- Instructions to follow:
Set down the listing below again, exactly as written.

- Data section:
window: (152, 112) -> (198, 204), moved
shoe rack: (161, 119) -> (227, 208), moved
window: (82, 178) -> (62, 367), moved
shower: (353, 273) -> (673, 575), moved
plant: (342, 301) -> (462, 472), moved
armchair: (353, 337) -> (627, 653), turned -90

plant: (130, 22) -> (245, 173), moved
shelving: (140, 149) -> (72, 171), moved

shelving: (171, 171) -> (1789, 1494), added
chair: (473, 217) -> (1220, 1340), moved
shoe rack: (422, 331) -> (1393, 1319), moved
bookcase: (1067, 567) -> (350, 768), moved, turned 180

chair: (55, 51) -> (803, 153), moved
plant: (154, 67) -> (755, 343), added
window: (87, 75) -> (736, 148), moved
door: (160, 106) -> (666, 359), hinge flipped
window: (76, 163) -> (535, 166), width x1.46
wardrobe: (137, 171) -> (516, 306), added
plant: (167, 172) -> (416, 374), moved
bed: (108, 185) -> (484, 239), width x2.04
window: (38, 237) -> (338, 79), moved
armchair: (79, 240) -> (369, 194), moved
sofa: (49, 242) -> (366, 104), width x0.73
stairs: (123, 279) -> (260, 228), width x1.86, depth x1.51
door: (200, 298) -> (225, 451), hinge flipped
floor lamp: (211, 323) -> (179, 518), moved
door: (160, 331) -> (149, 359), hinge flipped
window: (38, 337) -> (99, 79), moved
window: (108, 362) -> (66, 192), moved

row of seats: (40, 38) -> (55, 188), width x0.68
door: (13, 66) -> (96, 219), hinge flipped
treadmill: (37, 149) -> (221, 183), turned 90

- Task result:
window: (152, 112) -> (198, 204), moved
shoe rack: (161, 119) -> (227, 208), moved
window: (82, 178) -> (62, 367), moved
shower: (353, 273) -> (673, 575), moved
plant: (342, 301) -> (462, 472), moved
armchair: (353, 337) -> (627, 653), turned -90

plant: (130, 22) -> (245, 173), moved
shelving: (140, 149) -> (72, 171), moved

shelving: (171, 171) -> (1789, 1494), added
chair: (473, 217) -> (1220, 1340), moved
shoe rack: (422, 331) -> (1393, 1319), moved
bookcase: (1067, 567) -> (350, 768), moved, turned 180

chair: (55, 51) -> (803, 153), moved
plant: (154, 67) -> (755, 343), added
window: (87, 75) -> (736, 148), moved
door: (160, 106) -> (666, 359), hinge flipped
window: (76, 163) -> (535, 166), width x1.46
wardrobe: (137, 171) -> (516, 306), added
plant: (167, 172) -> (416, 374), moved
bed: (108, 185) -> (484, 239), width x2.04
window: (38, 237) -> (338, 79), moved
armchair: (79, 240) -> (369, 194), moved
sofa: (49, 242) -> (366, 104), width x0.73
stairs: (123, 279) -> (260, 228), width x1.86, depth x1.51
door: (200, 298) -> (225, 451), hinge flipped
floor lamp: (211, 323) -> (179, 518), moved
door: (160, 331) -> (149, 359), hinge flipped
window: (38, 337) -> (99, 79), moved
window: (108, 362) -> (66, 192), moved

row of seats: (40, 38) -> (55, 188), width x0.68
door: (13, 66) -> (96, 219), hinge flipped
treadmill: (37, 149) -> (221, 183), turned 90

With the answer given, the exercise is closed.